* PROMPT
Give back the entries exactly, ending with the "V105: 5V (plus" line.
===
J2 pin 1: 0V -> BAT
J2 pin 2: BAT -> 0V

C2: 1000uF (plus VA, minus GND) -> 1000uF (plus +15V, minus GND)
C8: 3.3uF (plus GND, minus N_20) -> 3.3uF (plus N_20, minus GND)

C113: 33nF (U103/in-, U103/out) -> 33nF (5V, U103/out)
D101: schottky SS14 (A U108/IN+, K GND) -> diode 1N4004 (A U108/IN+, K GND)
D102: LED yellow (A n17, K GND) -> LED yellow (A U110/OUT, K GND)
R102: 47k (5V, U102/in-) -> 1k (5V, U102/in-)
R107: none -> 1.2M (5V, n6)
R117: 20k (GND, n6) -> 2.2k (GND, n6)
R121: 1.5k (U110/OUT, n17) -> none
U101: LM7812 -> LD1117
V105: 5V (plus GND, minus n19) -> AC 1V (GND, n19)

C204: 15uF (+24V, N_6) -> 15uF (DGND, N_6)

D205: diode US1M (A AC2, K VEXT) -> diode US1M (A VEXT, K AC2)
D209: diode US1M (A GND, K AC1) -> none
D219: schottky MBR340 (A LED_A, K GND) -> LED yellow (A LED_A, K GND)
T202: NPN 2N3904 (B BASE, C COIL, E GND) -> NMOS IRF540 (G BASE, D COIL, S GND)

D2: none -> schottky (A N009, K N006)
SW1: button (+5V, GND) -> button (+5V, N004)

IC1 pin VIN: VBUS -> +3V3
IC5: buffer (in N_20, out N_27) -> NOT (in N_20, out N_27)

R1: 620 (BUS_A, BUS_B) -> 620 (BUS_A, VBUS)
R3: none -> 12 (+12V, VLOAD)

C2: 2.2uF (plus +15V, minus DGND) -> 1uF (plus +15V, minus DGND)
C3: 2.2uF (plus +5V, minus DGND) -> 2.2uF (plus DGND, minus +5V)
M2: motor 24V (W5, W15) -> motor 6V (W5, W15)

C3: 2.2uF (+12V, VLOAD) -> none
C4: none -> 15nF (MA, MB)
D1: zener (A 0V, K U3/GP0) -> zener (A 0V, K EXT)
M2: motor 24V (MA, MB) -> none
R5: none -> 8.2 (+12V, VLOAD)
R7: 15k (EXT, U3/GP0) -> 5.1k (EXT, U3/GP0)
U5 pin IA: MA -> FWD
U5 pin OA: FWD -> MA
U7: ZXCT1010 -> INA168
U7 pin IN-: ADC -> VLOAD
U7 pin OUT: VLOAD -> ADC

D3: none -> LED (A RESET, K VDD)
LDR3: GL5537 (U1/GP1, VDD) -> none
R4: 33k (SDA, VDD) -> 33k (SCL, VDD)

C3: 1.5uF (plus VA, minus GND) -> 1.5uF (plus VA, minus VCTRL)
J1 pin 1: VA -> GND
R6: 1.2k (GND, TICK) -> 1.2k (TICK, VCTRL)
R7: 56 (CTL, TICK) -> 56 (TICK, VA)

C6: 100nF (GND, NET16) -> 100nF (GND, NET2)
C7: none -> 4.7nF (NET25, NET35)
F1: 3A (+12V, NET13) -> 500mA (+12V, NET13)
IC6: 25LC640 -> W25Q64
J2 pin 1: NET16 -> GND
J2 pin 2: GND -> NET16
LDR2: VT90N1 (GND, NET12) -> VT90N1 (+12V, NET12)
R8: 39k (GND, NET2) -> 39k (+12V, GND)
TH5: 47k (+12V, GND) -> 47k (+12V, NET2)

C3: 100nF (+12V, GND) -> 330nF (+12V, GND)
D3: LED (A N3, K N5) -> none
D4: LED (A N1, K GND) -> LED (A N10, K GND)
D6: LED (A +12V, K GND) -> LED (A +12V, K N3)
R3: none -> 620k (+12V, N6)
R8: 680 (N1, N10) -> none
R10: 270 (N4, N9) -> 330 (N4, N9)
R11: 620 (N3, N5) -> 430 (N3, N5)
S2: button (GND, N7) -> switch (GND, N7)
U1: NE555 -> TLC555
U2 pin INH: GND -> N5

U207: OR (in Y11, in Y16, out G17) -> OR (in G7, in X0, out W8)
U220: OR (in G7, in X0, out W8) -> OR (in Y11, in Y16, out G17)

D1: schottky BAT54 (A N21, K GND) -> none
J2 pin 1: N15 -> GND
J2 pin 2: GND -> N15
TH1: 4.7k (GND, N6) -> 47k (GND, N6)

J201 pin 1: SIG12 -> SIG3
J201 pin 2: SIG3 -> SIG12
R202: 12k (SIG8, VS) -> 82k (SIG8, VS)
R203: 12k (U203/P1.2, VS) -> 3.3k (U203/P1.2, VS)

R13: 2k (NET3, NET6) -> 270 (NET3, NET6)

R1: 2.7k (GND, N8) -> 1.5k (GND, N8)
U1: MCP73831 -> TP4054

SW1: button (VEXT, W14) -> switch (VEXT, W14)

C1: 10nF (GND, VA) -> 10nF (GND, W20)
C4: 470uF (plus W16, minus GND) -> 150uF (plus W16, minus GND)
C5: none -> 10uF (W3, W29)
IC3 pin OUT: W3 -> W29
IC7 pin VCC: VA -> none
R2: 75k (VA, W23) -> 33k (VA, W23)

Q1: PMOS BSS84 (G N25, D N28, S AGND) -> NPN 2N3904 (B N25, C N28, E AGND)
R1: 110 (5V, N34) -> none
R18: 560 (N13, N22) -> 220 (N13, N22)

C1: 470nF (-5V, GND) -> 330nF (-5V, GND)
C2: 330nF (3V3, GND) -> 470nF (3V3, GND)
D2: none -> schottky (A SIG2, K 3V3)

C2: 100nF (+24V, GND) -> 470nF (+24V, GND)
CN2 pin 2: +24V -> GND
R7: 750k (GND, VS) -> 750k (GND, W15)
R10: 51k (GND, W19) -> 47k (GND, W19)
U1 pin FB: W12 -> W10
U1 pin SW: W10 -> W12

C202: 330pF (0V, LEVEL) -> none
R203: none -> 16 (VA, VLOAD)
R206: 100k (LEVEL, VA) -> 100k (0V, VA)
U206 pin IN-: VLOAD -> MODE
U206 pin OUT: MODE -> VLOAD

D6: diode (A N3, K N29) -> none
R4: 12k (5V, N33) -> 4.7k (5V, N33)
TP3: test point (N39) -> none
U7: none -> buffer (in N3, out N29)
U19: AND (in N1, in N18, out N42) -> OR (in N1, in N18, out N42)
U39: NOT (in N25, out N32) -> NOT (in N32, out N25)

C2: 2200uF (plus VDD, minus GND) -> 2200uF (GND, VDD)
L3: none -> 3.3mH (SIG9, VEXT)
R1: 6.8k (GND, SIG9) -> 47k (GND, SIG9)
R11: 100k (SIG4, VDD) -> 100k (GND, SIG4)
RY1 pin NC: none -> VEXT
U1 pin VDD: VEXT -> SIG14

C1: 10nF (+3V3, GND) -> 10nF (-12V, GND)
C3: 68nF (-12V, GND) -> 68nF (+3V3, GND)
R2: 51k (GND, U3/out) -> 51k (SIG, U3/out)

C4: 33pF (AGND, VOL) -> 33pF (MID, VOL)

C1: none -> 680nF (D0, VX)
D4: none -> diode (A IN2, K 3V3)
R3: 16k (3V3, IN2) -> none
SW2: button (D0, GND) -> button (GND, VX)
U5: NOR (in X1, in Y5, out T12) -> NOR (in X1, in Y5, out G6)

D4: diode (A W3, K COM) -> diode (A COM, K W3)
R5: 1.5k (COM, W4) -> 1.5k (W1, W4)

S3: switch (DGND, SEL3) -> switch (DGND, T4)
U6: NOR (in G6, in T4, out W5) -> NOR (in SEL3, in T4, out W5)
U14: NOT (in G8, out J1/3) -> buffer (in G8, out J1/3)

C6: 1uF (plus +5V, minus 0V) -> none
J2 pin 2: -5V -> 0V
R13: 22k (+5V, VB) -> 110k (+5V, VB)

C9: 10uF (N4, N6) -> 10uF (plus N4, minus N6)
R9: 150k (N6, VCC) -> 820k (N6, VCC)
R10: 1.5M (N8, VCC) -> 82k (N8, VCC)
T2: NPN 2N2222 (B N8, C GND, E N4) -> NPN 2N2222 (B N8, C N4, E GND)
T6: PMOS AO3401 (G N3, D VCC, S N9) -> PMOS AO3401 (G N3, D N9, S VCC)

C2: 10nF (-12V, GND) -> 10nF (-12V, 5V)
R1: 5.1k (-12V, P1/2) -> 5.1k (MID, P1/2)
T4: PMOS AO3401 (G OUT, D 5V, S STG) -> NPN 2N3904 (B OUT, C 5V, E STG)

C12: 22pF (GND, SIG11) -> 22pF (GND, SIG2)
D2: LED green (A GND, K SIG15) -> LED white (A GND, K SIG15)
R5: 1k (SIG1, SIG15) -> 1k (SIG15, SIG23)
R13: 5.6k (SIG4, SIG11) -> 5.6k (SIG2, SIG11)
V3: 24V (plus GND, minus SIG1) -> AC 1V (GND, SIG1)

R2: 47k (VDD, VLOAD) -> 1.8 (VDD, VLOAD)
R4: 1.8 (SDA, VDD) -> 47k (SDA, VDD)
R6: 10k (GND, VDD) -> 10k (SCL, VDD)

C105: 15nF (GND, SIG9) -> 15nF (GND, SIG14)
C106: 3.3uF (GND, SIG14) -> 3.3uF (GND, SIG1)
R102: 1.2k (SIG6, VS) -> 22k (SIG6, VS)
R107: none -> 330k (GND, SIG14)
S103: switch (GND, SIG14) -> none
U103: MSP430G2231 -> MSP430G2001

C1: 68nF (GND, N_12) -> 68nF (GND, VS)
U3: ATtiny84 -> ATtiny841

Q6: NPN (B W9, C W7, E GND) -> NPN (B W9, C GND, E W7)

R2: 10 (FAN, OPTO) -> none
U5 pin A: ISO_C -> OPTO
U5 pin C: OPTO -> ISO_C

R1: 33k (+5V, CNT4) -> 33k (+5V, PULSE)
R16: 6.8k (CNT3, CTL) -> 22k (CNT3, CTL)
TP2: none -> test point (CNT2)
===
* EXERCISE SOLUTION
J2 pin 1: 0V -> BAT
J2 pin 2: BAT -> 0V

C2: 1000uF (plus VA, minus GND) -> 1000uF (plus +15V, minus GND)
C8: 3.3uF (plus GND, minus N_20) -> 3.3uF (plus N_20, minus GND)

C113: 33nF (U103/in-, U103/out) -> 33nF (5V, U103/out)
D101: schottky SS14 (A U108/IN+, K GND) -> diode 1N4004 (A U108/IN+, K GND)
D102: LED yellow (A n17, K GND) -> LED yellow (A U110/OUT, K GND)
R102: 47k (5V, U102/in-) -> 1k (5V, U102/in-)
R107: none -> 1.2M (5V, n6)
R117: 20k (GND, n6) -> 2.2k (GND, n6)
R121: 1.5k (U110/OUT, n17) -> none
U101: LM7812 -> LD1117
V105: 5V (plus GND, minus n19) -> AC 1V (GND, n19)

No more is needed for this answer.